## Supplied material
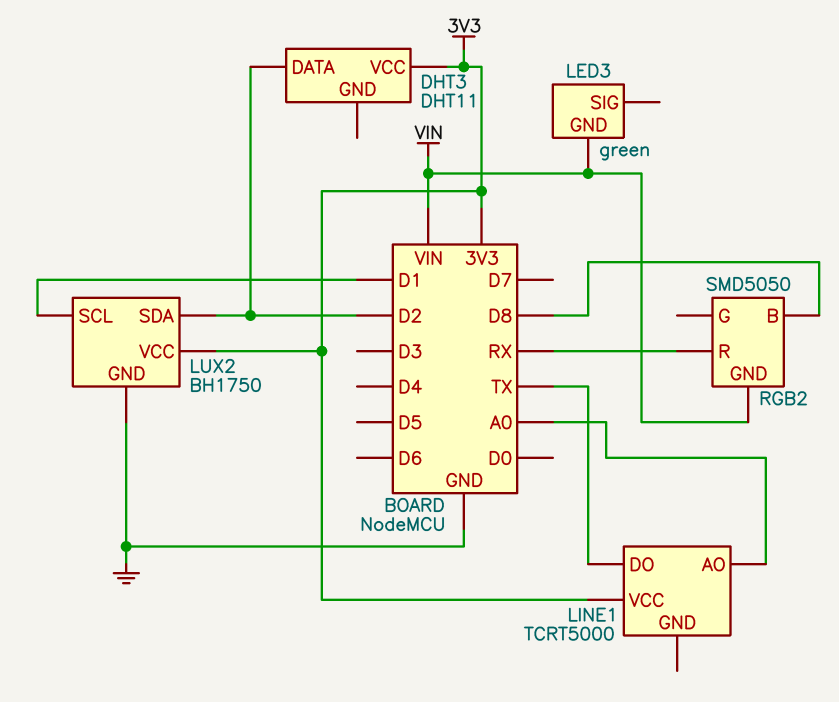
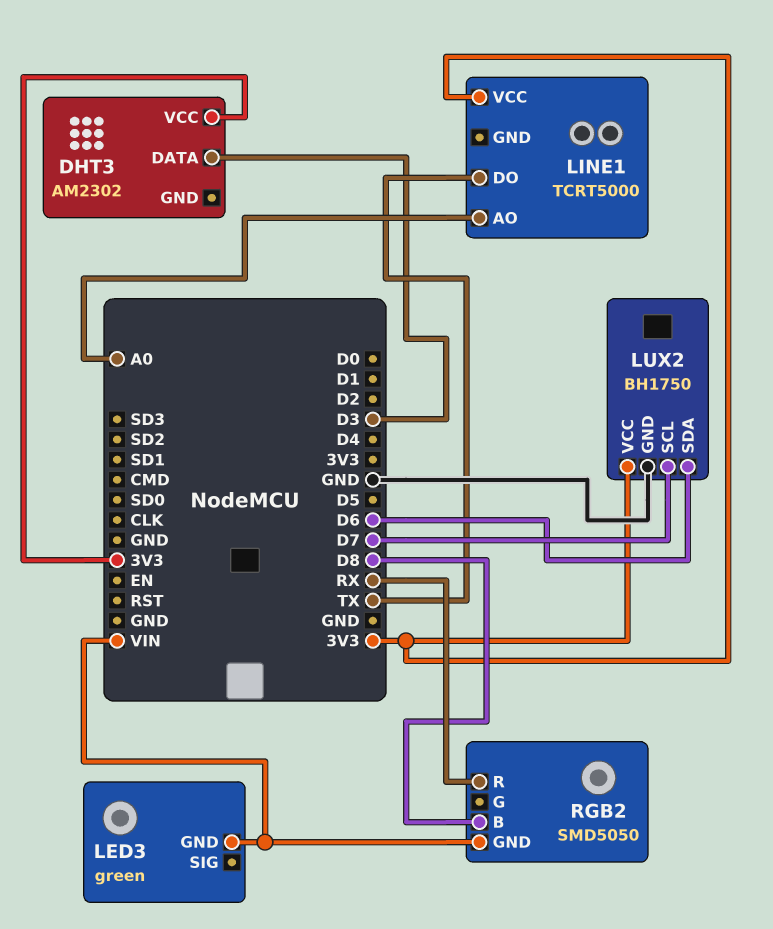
DHT3: DHT11 -> AM2302
DHT3 pin DATA: D2 -> D3
LUX2 pin SCL: D1 -> D7
LUX2 pin SDA: D2 -> D6

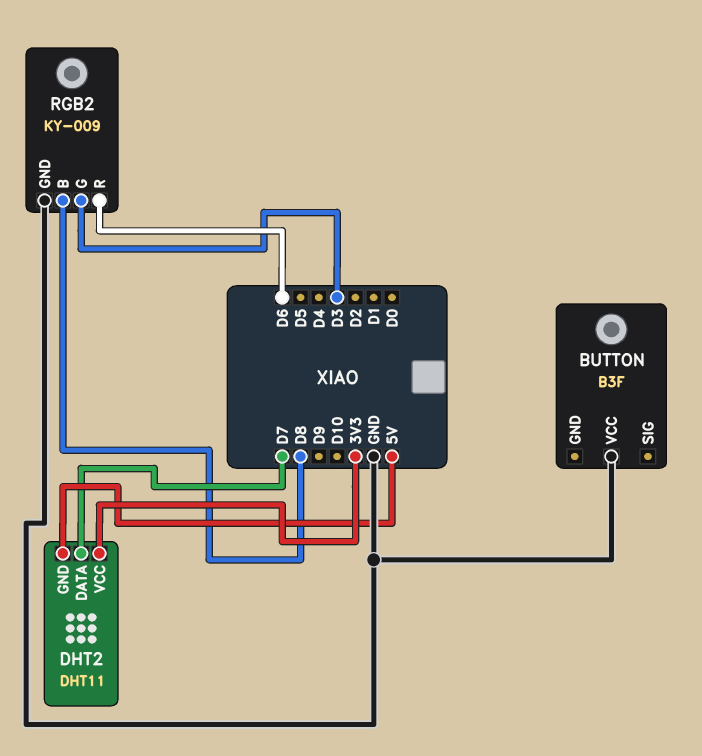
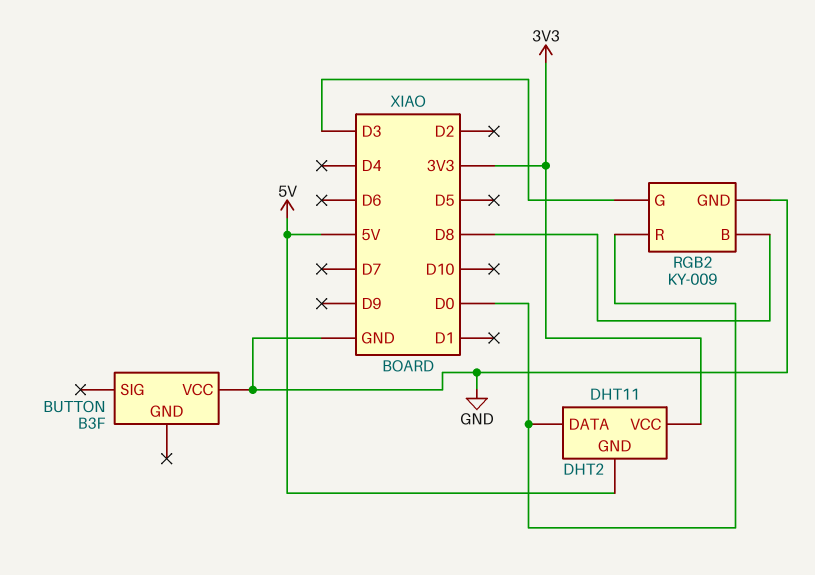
DHT2 pin DATA: D7 -> D0
RGB2 pin R: D6 -> D0

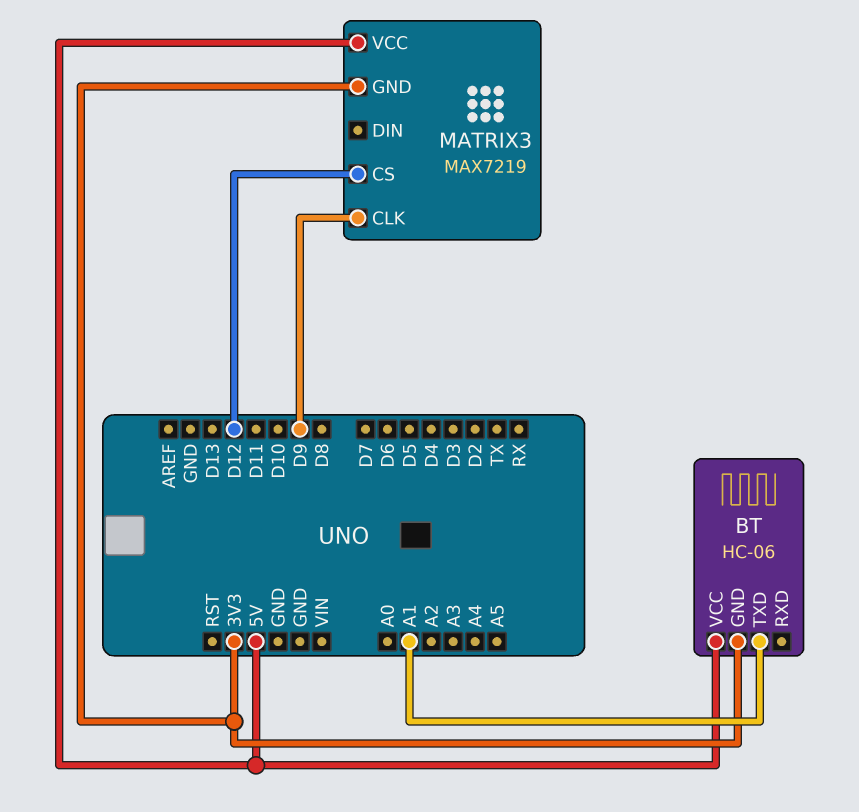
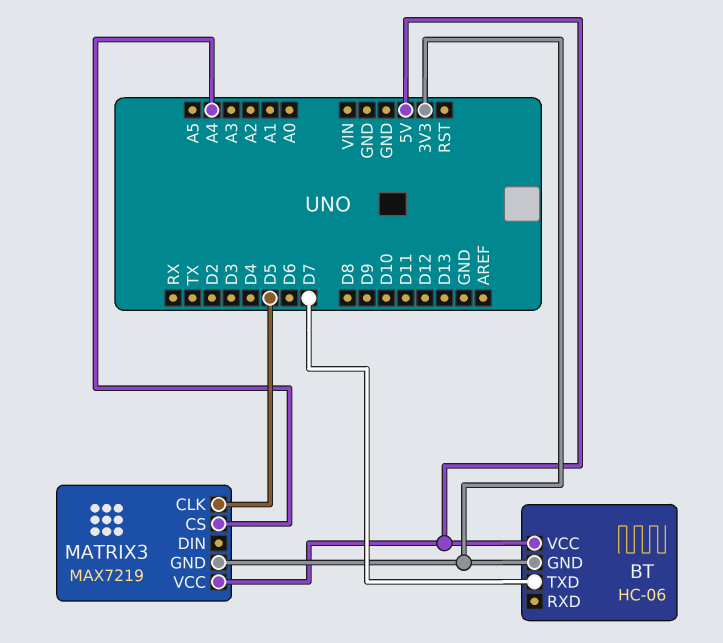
BT pin TXD: A1 -> D7
MATRIX3 pin CLK: D9 -> D5
MATRIX3 pin CS: D12 -> A4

## About this exercise
From the records above, copy every line that includes the word "DATA".

## Answer to the problem
DHT3 pin DATA: D2 -> D3
DHT2 pin DATA: D7 -> D0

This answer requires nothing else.